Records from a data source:
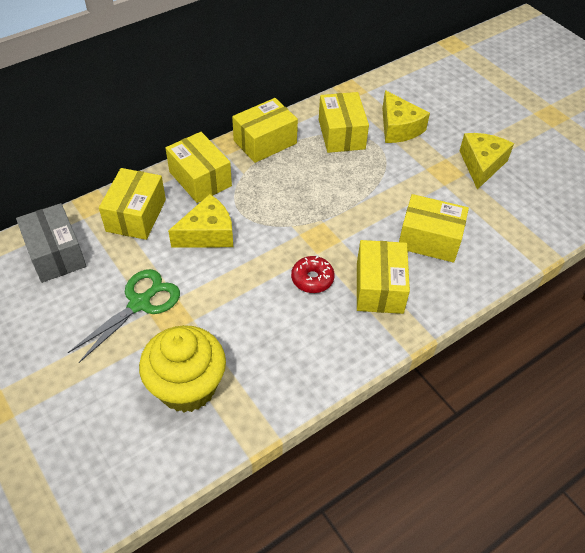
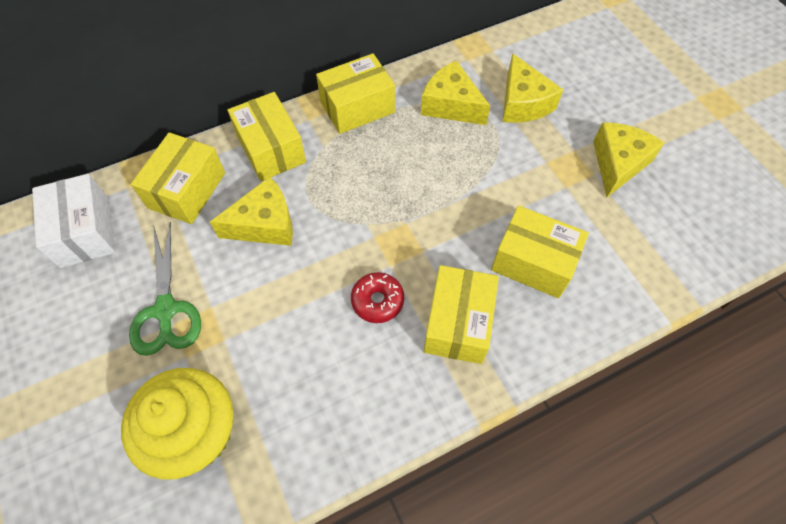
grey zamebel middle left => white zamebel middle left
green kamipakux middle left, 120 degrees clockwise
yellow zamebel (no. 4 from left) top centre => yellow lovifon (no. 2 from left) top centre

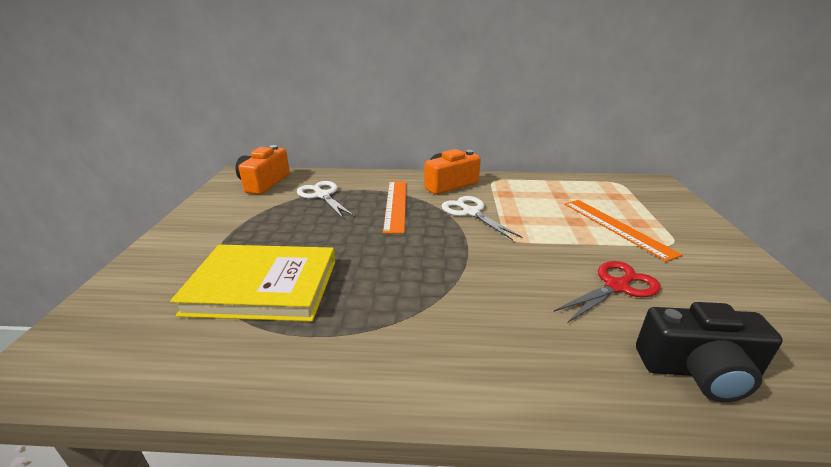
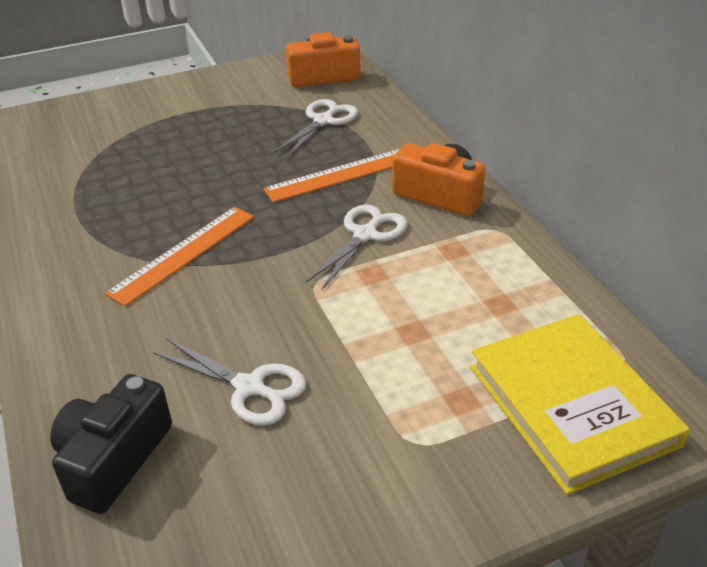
yellow nozutovok middle left => yellow nozutovok bottom right, relocated
red kamipakux middle right => white kamipakux (no. 1 from left) bottom left
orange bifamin (no. 2 from left in the first image) middle right => orange bifamin (no. 1 from left) middle left, relocated
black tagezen bottom right => black tagezen bottom left, 45 degrees clockwise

- [Assigned task] Please copy the entries in full. Leave each image out.

- [Answer to this exercise]
grey zamebel middle left => white zamebel middle left
green kamipakux middle left, 120 degrees clockwise
yellow zamebel (no. 4 from left) top centre => yellow lovifon (no. 2 from left) top centre

yellow nozutovok middle left => yellow nozutovok bottom right, relocated
red kamipakux middle right => white kamipakux (no. 1 from left) bottom left
orange bifamin (no. 2 from left in the first image) middle right => orange bifamin (no. 1 from left) middle left, relocated
black tagezen bottom right => black tagezen bottom left, 45 degrees clockwise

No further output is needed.